**Task statement:**
Beginning with the first line below, please restate each line exactly, down to and including the line containing "U105 pin out: none -> W20".

=== Information shown ===

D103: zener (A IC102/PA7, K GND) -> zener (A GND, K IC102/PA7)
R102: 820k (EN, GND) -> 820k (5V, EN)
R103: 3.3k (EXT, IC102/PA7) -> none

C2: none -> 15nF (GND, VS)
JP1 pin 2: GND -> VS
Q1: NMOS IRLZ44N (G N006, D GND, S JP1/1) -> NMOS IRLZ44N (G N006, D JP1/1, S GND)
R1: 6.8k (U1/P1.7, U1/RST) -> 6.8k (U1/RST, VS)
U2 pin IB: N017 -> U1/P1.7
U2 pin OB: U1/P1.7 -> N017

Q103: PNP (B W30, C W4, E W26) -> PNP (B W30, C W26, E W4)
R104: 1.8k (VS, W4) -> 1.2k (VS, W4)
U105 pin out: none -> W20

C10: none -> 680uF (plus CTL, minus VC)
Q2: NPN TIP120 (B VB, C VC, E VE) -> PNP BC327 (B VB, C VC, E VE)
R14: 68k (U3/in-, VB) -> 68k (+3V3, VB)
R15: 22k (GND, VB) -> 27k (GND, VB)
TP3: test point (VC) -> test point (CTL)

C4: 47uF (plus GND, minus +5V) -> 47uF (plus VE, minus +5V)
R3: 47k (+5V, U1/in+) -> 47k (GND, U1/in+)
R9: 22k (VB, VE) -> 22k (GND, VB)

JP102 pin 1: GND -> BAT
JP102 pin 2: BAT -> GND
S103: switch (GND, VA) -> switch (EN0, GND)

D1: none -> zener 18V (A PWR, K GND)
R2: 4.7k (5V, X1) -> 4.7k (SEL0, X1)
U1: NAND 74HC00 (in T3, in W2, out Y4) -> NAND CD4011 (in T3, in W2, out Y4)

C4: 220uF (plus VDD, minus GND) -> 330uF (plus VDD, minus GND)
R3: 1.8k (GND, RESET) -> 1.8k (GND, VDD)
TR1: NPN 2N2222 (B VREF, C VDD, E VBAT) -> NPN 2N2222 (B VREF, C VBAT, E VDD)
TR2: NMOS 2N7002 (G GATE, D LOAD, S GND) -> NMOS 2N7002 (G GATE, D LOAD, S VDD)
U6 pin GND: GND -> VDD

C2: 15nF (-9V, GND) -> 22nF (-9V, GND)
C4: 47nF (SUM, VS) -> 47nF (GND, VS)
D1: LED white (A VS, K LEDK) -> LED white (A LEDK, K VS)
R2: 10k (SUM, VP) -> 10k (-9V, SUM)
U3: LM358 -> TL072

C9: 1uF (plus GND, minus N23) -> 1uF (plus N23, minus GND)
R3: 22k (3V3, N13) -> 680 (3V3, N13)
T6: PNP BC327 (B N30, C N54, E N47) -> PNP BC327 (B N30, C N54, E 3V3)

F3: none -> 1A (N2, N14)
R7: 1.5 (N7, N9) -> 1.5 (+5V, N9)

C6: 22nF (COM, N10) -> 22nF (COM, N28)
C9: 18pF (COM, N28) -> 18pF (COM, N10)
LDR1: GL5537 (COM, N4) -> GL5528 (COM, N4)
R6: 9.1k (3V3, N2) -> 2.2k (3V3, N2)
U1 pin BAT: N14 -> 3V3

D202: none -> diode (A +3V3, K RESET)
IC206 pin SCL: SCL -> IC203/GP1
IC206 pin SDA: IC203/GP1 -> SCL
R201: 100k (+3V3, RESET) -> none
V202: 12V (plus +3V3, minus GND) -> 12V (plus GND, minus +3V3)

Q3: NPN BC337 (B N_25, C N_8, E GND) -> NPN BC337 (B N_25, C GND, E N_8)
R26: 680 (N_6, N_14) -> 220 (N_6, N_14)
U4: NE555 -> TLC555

===

**Solution:**
D103: zener (A IC102/PA7, K GND) -> zener (A GND, K IC102/PA7)
R102: 820k (EN, GND) -> 820k (5V, EN)
R103: 3.3k (EXT, IC102/PA7) -> none

C2: none -> 15nF (GND, VS)
JP1 pin 2: GND -> VS
Q1: NMOS IRLZ44N (G N006, D GND, S JP1/1) -> NMOS IRLZ44N (G N006, D JP1/1, S GND)
R1: 6.8k (U1/P1.7, U1/RST) -> 6.8k (U1/RST, VS)
U2 pin IB: N017 -> U1/P1.7
U2 pin OB: U1/P1.7 -> N017

Q103: PNP (B W30, C W4, E W26) -> PNP (B W30, C W26, E W4)
R104: 1.8k (VS, W4) -> 1.2k (VS, W4)
U105 pin out: none -> W20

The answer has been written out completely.